**Your assignment**
Output the listing word for word, minus pictures.

^^^^^^^^

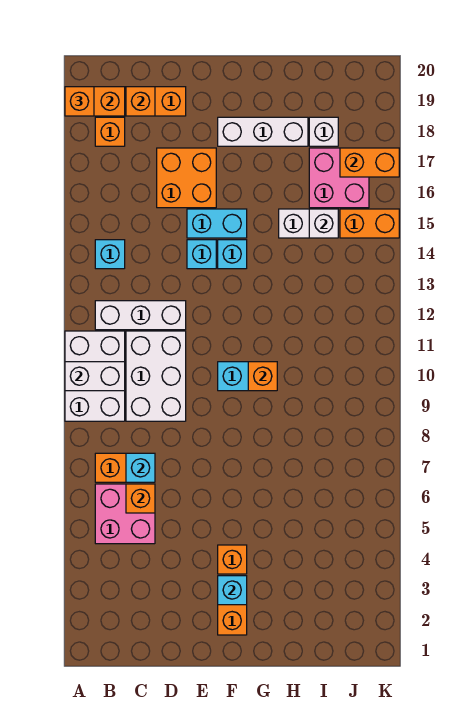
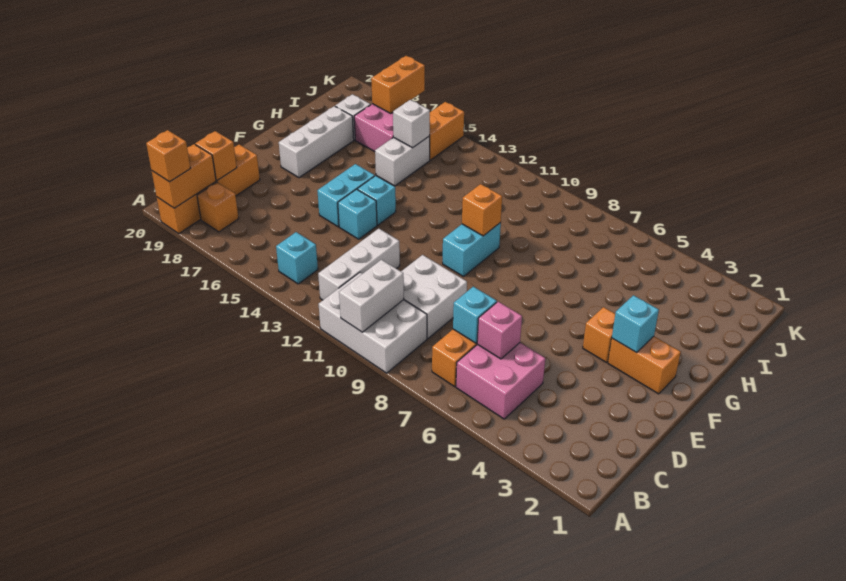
orange brick C6 level 2 -> pink brick C6 level 2
white brick C9:D11 level 1 -> white brick C9:D10 level 1
orange brick D16:E17 level 1 -> none

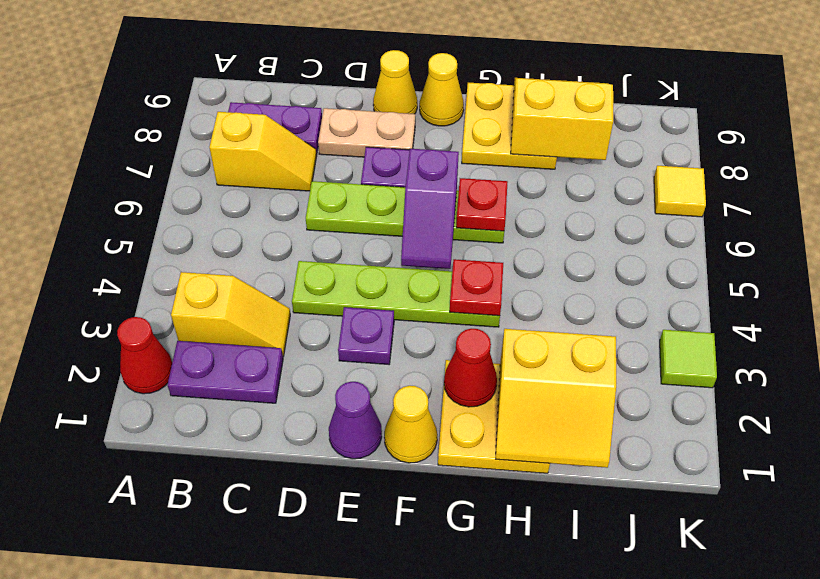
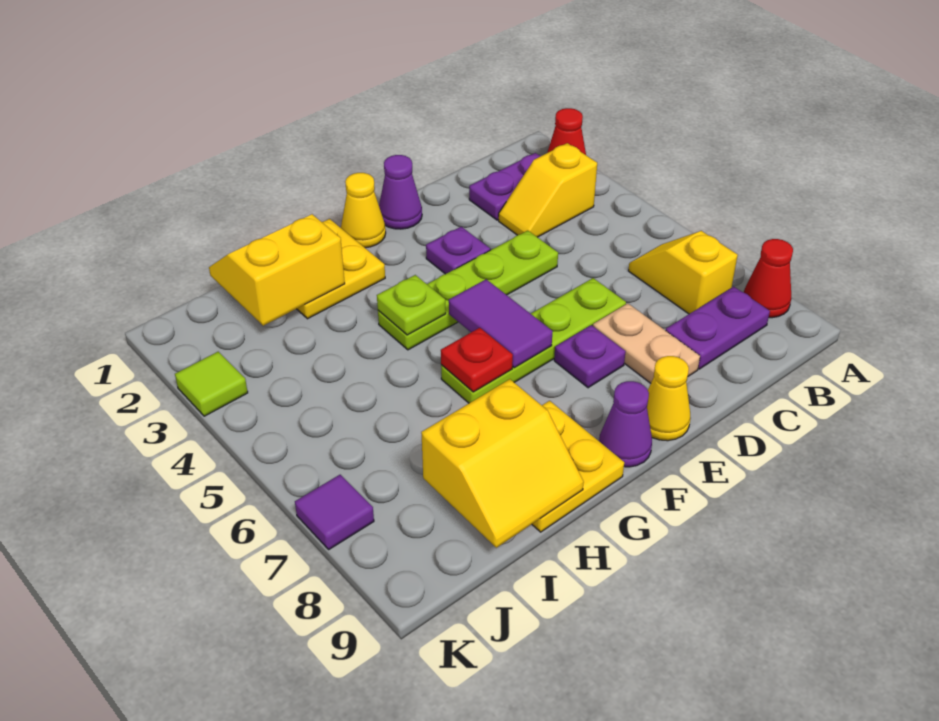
yellow slope B7:C7 level 1 top B -> yellow slope B6:B7 level 1 top 7
tan plate D8:E8 level 1 -> tan plate D7:D8 level 1
purple slope F5:F6 level 2 top 6 -> purple tile F5:F6 level 2
yellow cone F9 level 1 -> purple cone F9 level 1
red cone G2 level 2 -> red cone A8 level 1
red plate G4 level 2 -> lime plate G4 level 2
yellow tile K7 level 1 -> purple tile K7 level 1

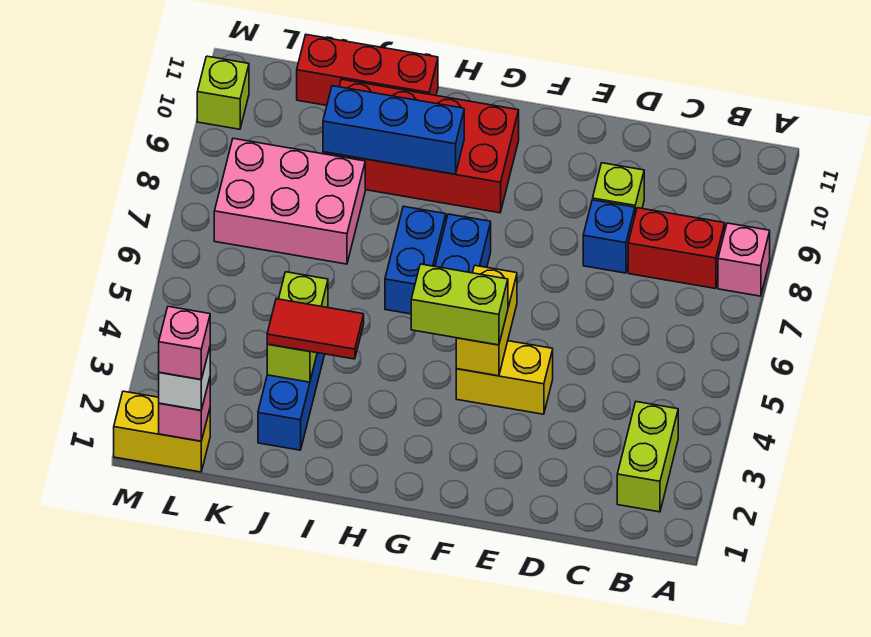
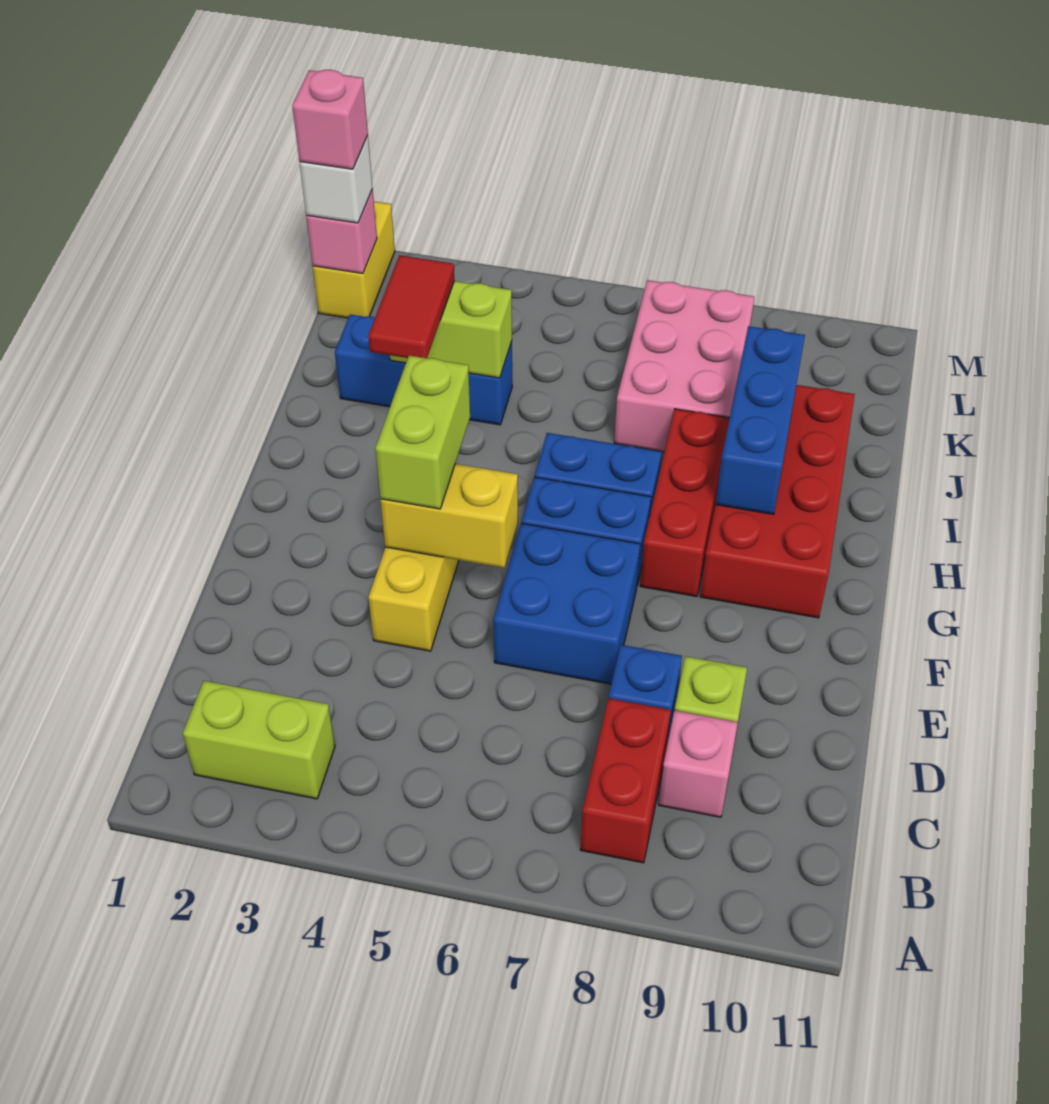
pink brick A8 level 1 -> pink brick C9 level 1
none -> blue brick E6:F7 level 1
red brick I11:K11 level 1 -> red brick G8:I8 level 1
lime brick M10 level 1 -> none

^^^^^^^^

**Solution**
orange brick C6 level 2 -> pink brick C6 level 2
white brick C9:D11 level 1 -> white brick C9:D10 level 1
orange brick D16:E17 level 1 -> none

yellow slope B7:C7 level 1 top B -> yellow slope B6:B7 level 1 top 7
tan plate D8:E8 level 1 -> tan plate D7:D8 level 1
purple slope F5:F6 level 2 top 6 -> purple tile F5:F6 level 2
yellow cone F9 level 1 -> purple cone F9 level 1
red cone G2 level 2 -> red cone A8 level 1
red plate G4 level 2 -> lime plate G4 level 2
yellow tile K7 level 1 -> purple tile K7 level 1

pink brick A8 level 1 -> pink brick C9 level 1
none -> blue brick E6:F7 level 1
red brick I11:K11 level 1 -> red brick G8:I8 level 1
lime brick M10 level 1 -> none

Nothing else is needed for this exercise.